## What you are asked to do
Whenever the string "minus" appears in a line below, please copy the line out.

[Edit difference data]
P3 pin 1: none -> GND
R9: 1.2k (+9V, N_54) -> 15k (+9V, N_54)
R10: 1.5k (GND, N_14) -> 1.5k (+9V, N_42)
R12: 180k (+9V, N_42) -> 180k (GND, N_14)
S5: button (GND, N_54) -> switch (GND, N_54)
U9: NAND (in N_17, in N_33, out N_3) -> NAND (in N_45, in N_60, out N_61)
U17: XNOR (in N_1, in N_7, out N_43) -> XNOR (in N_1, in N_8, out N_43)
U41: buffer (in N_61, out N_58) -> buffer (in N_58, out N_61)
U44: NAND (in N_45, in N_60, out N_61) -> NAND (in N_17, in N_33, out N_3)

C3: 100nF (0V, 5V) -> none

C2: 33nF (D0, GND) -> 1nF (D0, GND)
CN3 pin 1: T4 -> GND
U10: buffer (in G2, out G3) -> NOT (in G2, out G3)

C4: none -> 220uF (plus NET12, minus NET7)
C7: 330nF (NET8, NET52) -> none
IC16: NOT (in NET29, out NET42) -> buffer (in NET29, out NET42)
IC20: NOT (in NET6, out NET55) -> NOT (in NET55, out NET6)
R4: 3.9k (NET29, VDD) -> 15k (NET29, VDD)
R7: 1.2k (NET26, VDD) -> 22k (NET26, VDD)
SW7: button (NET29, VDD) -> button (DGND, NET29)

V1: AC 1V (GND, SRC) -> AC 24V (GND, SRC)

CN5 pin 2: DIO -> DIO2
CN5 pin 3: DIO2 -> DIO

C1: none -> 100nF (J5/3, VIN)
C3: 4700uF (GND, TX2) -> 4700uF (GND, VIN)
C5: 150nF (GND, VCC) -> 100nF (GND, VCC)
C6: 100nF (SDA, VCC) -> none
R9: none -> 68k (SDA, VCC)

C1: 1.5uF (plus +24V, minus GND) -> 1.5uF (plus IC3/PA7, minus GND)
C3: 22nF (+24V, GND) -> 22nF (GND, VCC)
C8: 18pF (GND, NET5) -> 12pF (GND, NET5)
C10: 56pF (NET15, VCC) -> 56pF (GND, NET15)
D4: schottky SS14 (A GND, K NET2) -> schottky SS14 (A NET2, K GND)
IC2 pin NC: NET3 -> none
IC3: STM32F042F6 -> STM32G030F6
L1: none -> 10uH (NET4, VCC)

## Task solution
C4: none -> 220uF (plus NET12, minus NET7)
C1: 1.5uF (plus +24V, minus GND) -> 1.5uF (plus IC3/PA7, minus GND)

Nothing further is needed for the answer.